WORK INSTRUCTIONS. Give again, word for word, only the lines of the material below from its first line through the one that holds "black round brick D4 level 3 -> none"; pictures stay out.

====== INFORMATION PROVIDED ======

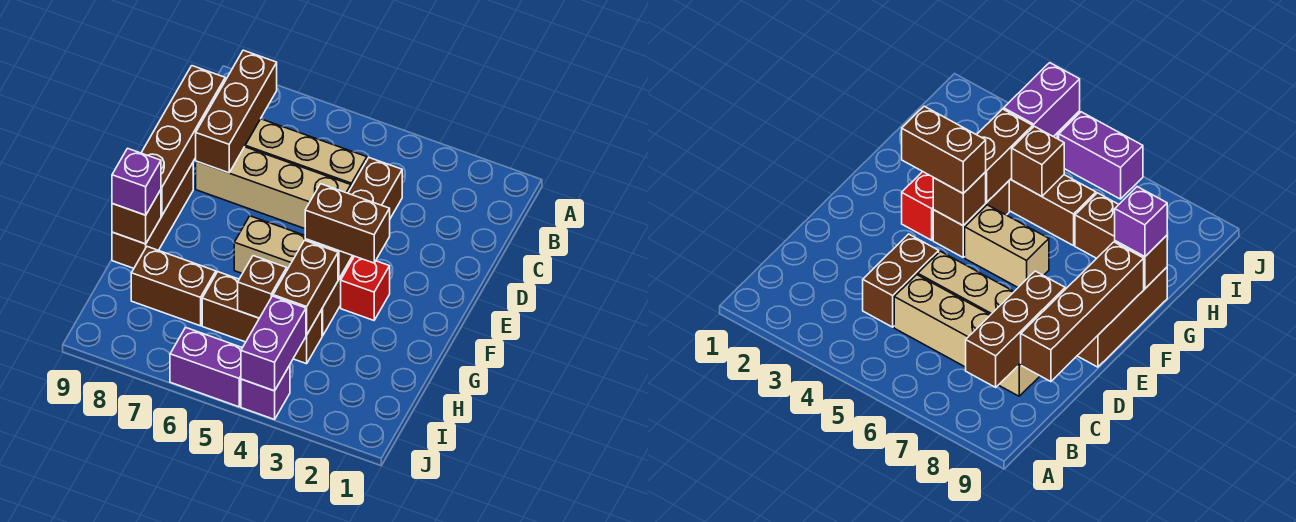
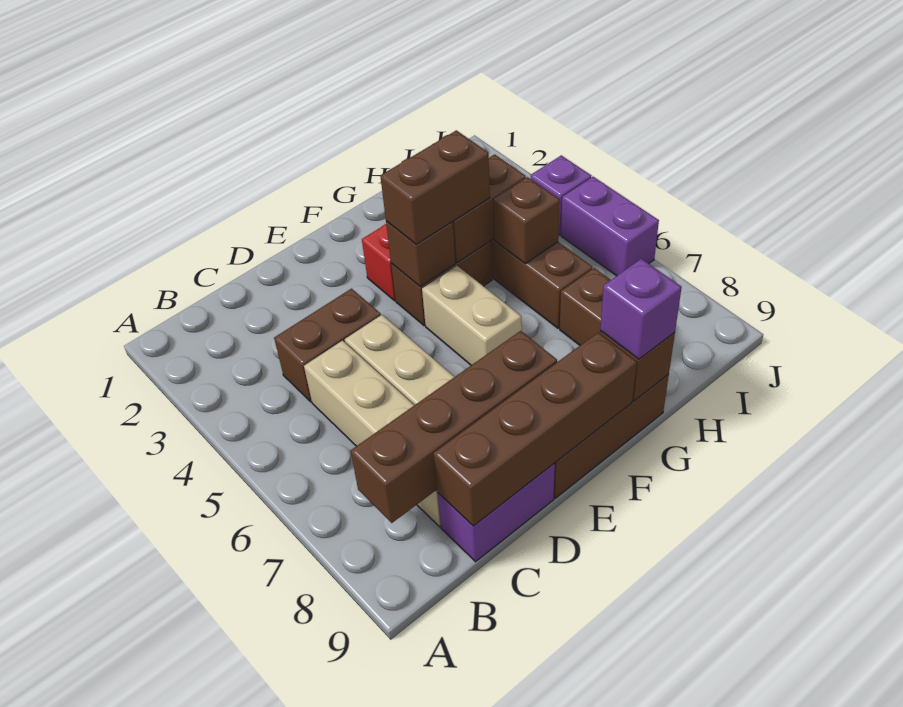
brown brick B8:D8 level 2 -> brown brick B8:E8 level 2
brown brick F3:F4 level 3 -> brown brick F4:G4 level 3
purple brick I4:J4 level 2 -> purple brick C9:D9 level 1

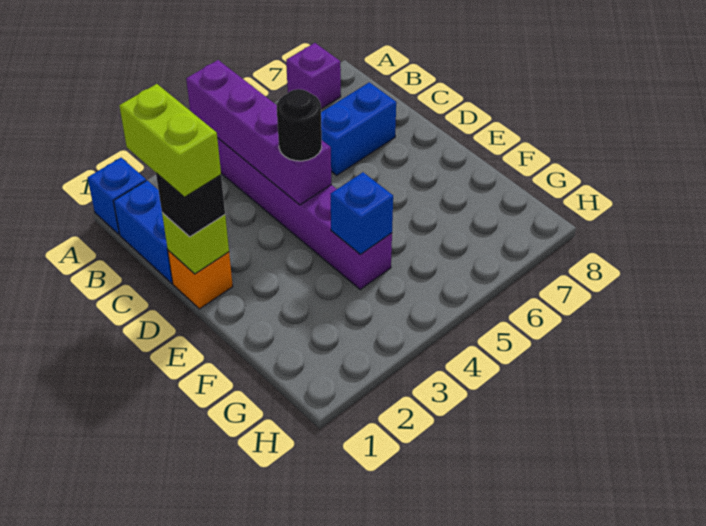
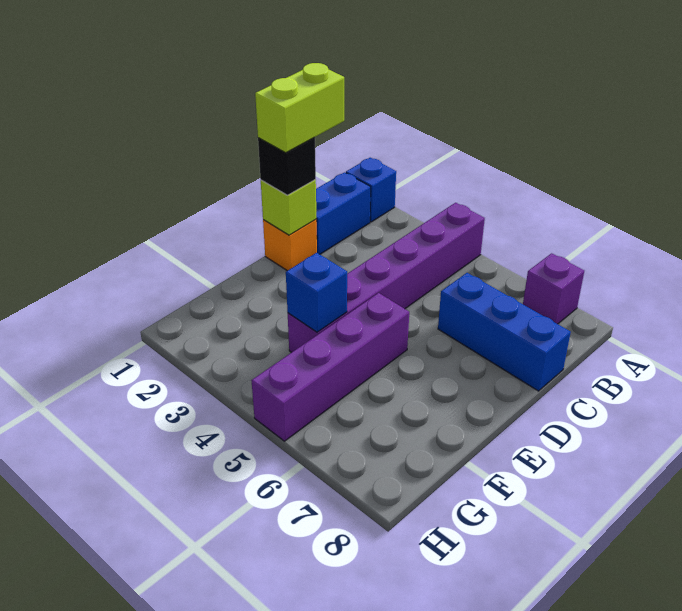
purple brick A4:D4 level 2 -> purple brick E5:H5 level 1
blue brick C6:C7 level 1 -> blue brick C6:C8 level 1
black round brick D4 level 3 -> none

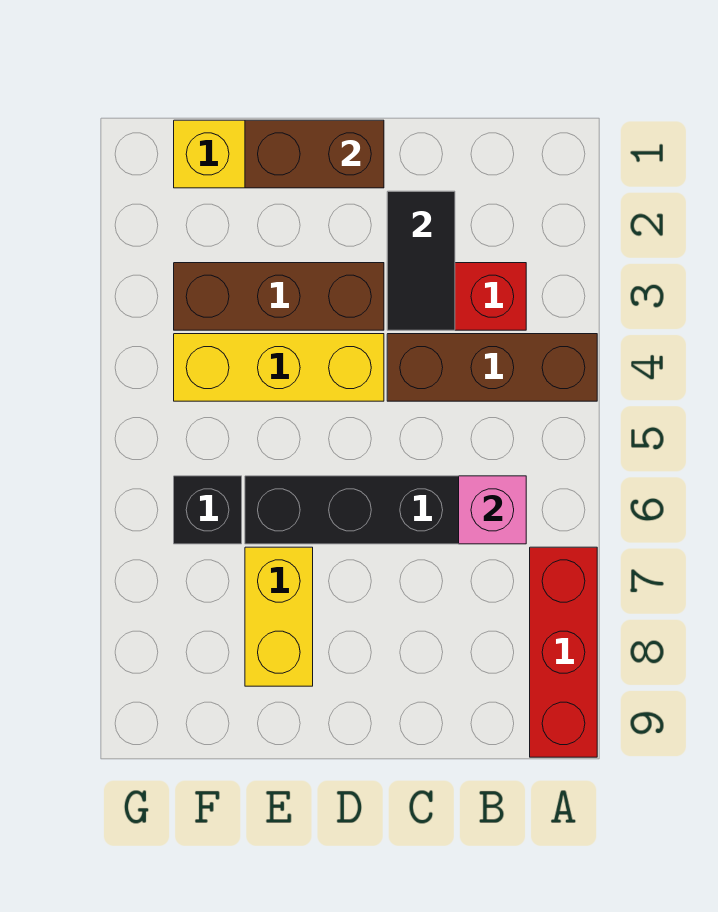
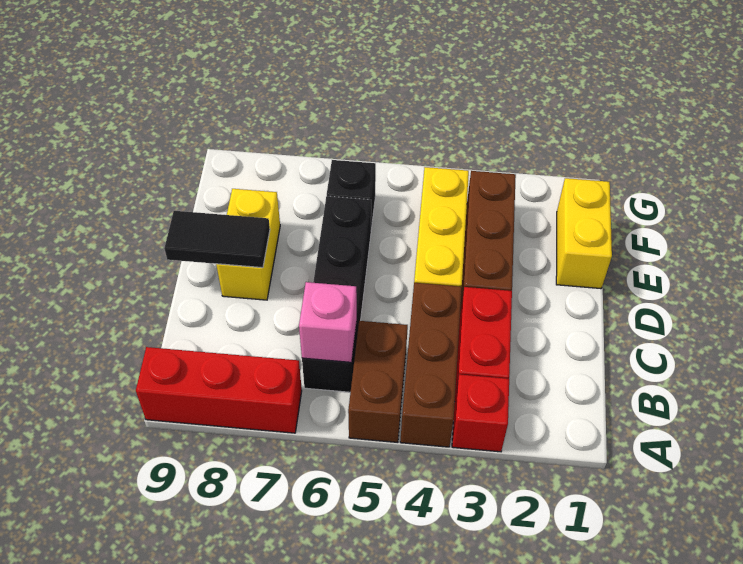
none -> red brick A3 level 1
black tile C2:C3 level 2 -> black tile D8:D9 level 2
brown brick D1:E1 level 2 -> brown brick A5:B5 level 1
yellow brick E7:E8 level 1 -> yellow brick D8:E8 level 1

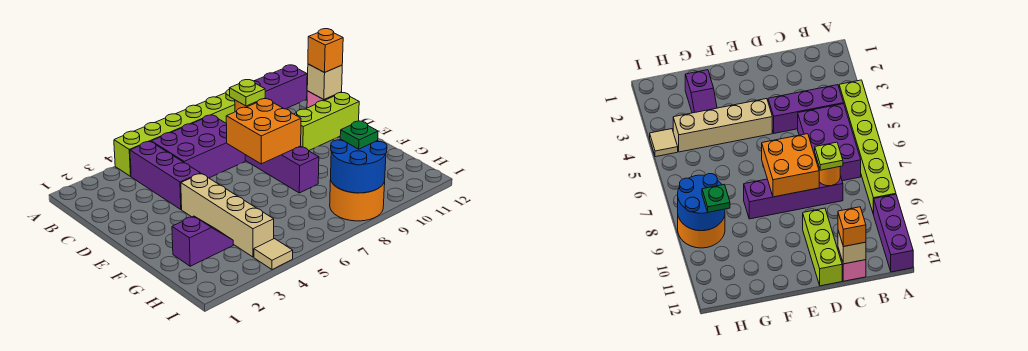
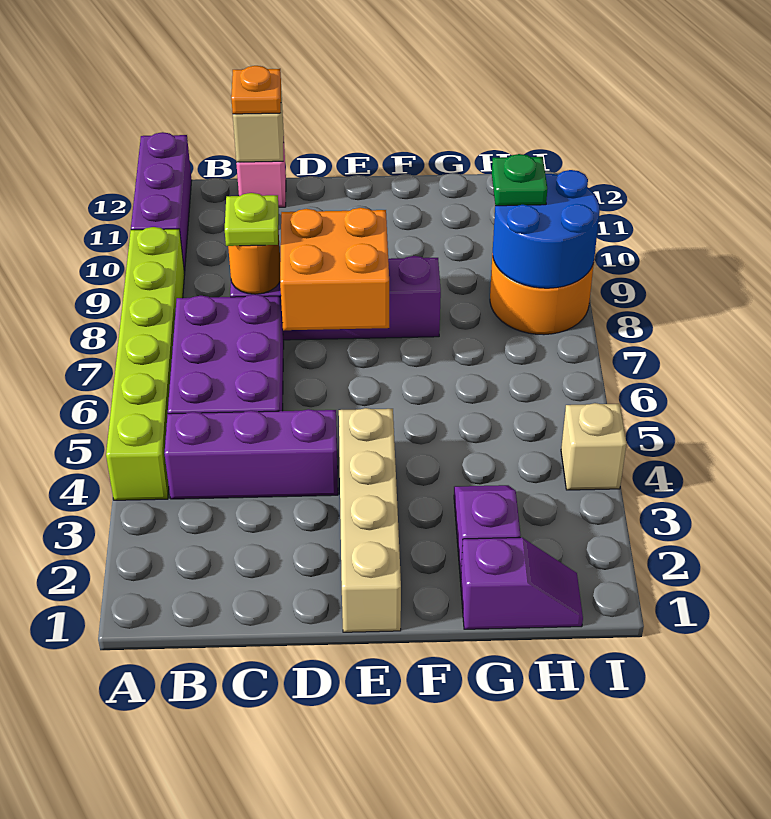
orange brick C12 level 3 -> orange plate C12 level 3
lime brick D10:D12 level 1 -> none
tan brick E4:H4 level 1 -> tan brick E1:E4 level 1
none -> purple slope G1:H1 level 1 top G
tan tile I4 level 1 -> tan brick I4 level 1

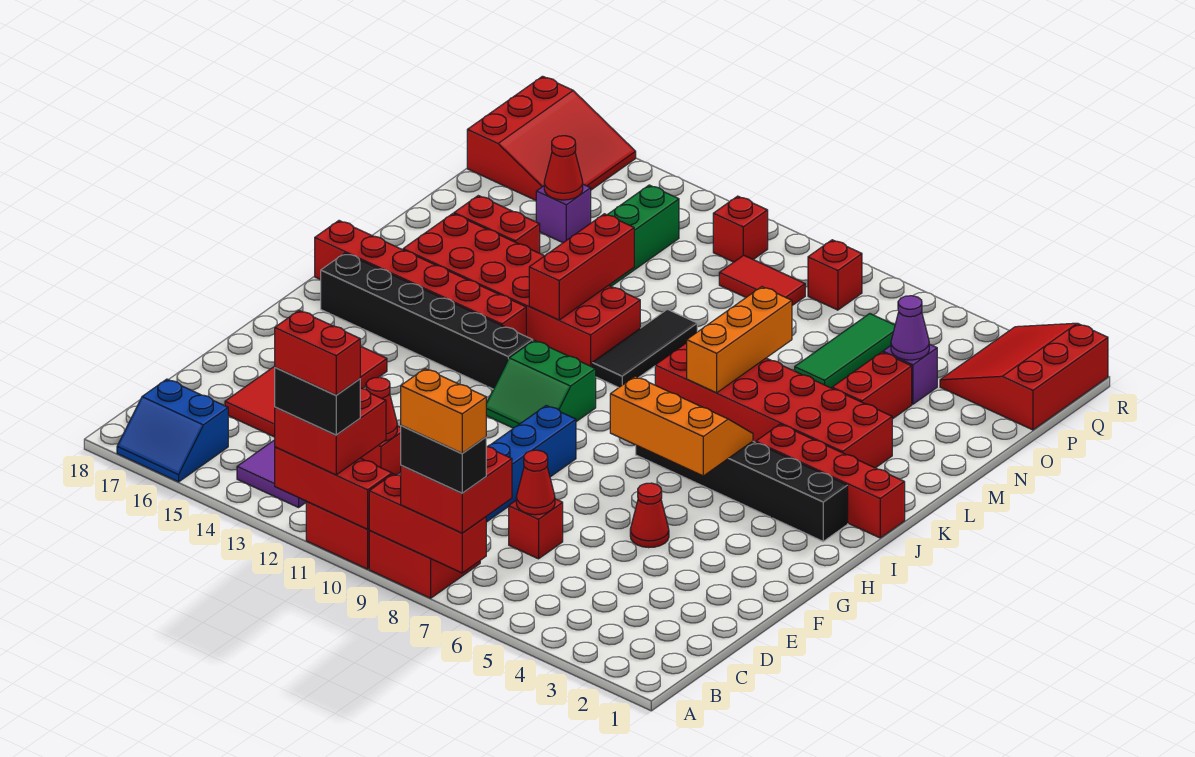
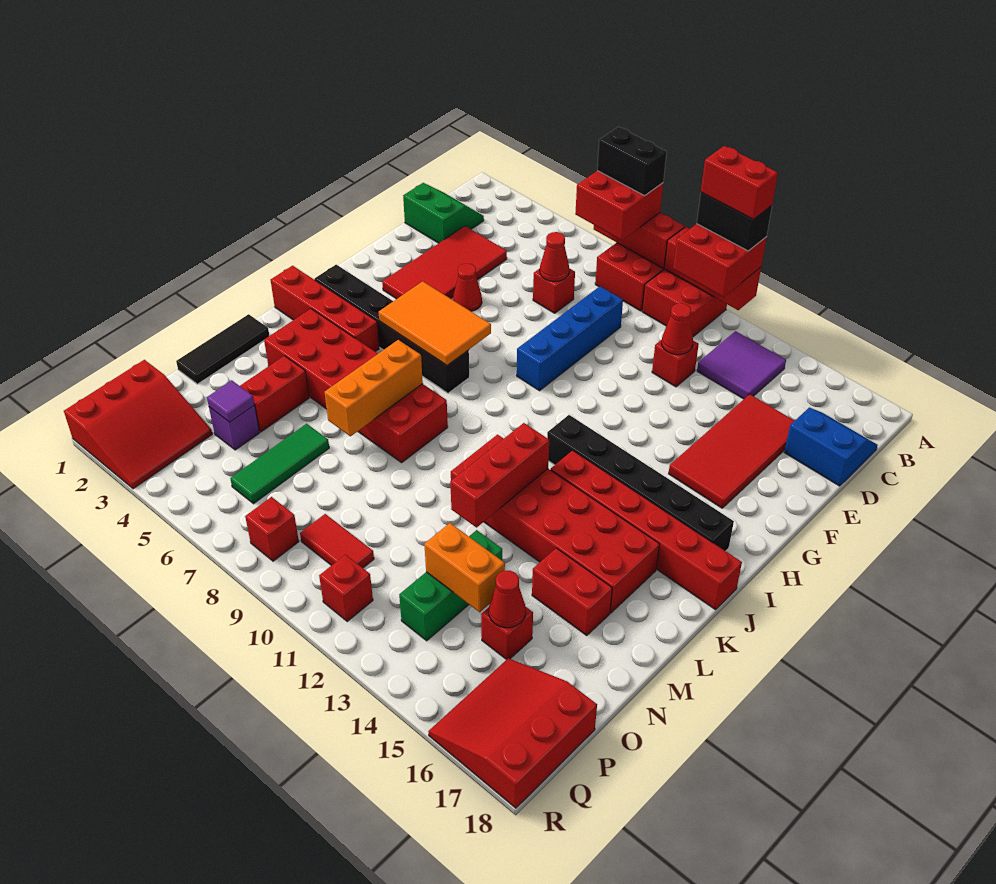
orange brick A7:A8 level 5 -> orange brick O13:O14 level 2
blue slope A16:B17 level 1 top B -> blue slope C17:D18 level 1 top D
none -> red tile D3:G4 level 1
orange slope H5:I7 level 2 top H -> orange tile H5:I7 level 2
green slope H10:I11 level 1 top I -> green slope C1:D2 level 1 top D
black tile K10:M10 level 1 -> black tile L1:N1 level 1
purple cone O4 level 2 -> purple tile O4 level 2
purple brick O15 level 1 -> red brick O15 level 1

======

SOLUTION FOR THIS EXERCISE.
brown brick B8:D8 level 2 -> brown brick B8:E8 level 2
brown brick F3:F4 level 3 -> brown brick F4:G4 level 3
purple brick I4:J4 level 2 -> purple brick C9:D9 level 1

purple brick A4:D4 level 2 -> purple brick E5:H5 level 1
blue brick C6:C7 level 1 -> blue brick C6:C8 level 1
black round brick D4 level 3 -> none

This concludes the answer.